**WORK TO COMPLETE:**
Copy all lines below containing "brown".

**GIVEN DATA:**
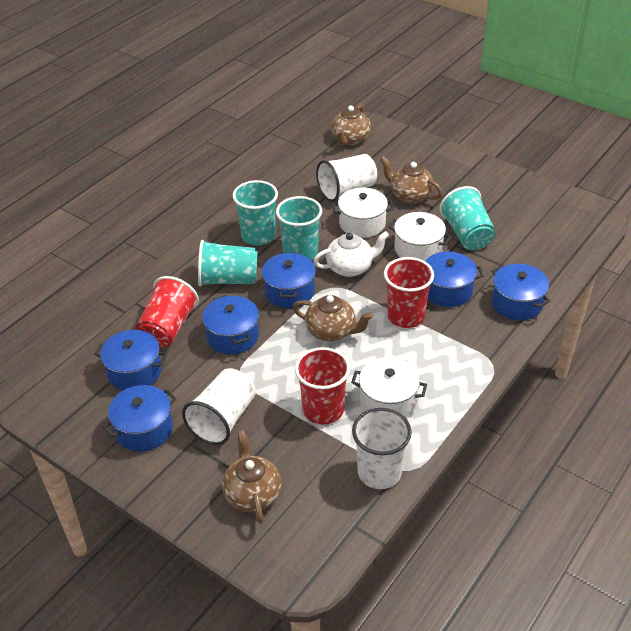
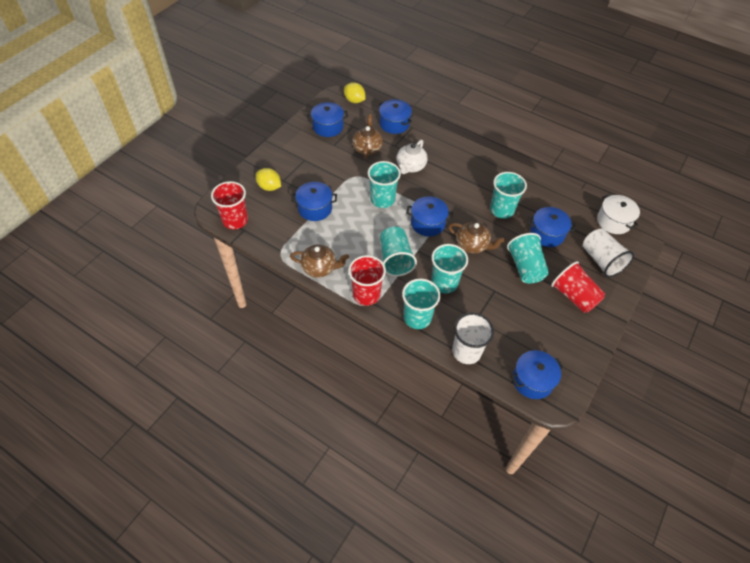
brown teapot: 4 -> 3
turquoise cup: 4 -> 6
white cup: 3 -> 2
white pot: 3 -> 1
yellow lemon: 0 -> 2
==
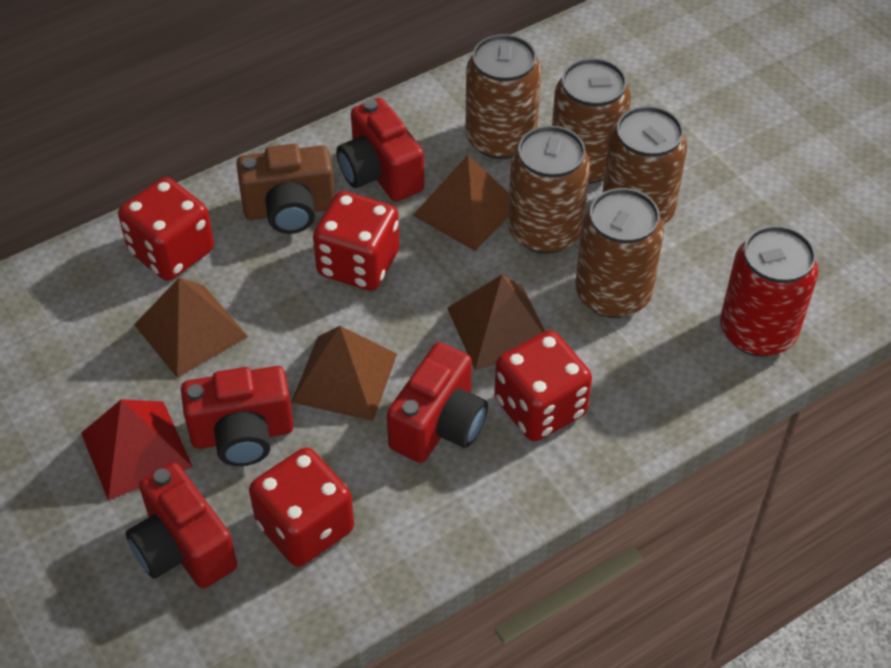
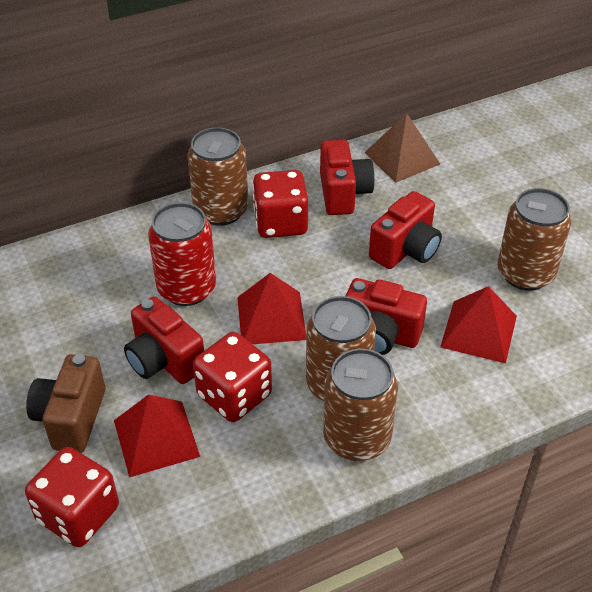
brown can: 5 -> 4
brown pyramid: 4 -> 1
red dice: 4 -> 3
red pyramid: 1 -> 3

**RESULT OF THE TASK:**
brown teapot: 4 -> 3
brown can: 5 -> 4
brown pyramid: 4 -> 1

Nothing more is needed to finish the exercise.